(Before-and-after object listings)
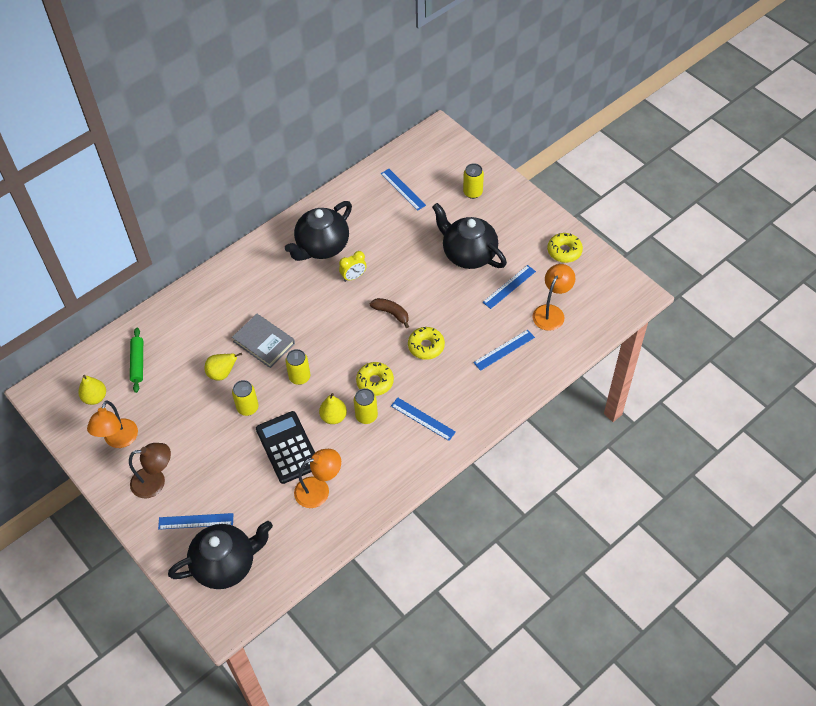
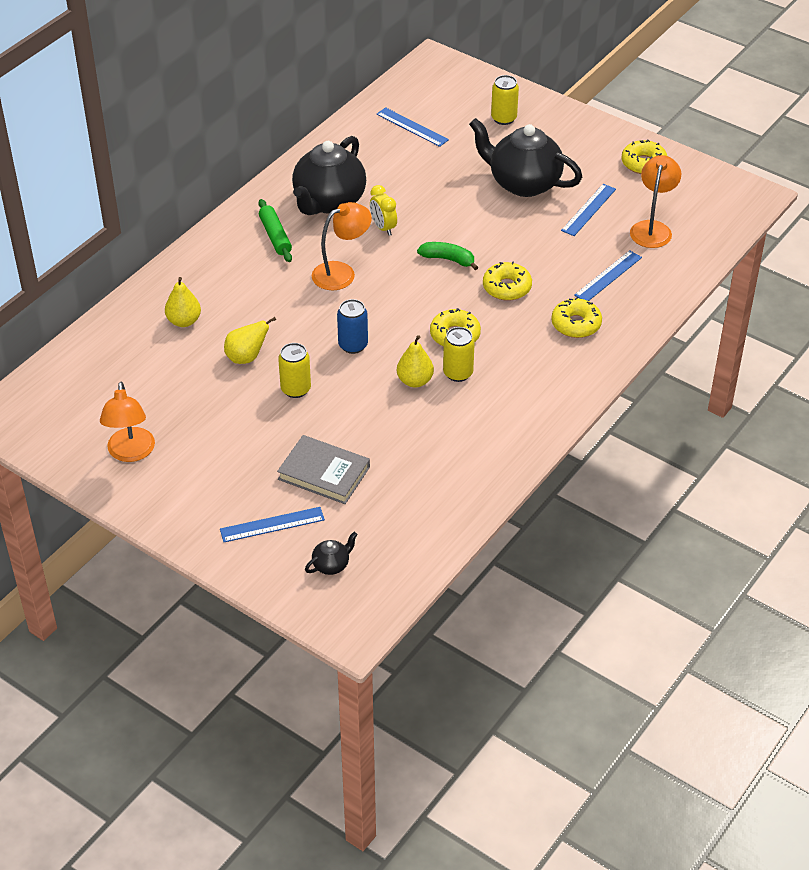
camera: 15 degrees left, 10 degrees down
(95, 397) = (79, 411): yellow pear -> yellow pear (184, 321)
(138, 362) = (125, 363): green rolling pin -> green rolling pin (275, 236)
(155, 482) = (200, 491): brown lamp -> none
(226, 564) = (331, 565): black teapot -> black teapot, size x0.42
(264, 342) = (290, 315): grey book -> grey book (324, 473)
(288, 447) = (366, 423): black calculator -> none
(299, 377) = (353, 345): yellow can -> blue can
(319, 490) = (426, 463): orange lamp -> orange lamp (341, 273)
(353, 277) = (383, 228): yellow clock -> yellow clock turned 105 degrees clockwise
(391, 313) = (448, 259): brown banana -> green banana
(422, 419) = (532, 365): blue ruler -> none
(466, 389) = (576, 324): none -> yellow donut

* REQUIRED ACTION: Please print the data above once more, exactly and without images.

* RESPONSE TO THIS EXERCISE:
camera: 15 degrees left, 10 degrees down
(95, 397) = (79, 411): yellow pear -> yellow pear (184, 321)
(138, 362) = (125, 363): green rolling pin -> green rolling pin (275, 236)
(155, 482) = (200, 491): brown lamp -> none
(226, 564) = (331, 565): black teapot -> black teapot, size x0.42
(264, 342) = (290, 315): grey book -> grey book (324, 473)
(288, 447) = (366, 423): black calculator -> none
(299, 377) = (353, 345): yellow can -> blue can
(319, 490) = (426, 463): orange lamp -> orange lamp (341, 273)
(353, 277) = (383, 228): yellow clock -> yellow clock turned 105 degrees clockwise
(391, 313) = (448, 259): brown banana -> green banana
(422, 419) = (532, 365): blue ruler -> none
(466, 389) = (576, 324): none -> yellow donut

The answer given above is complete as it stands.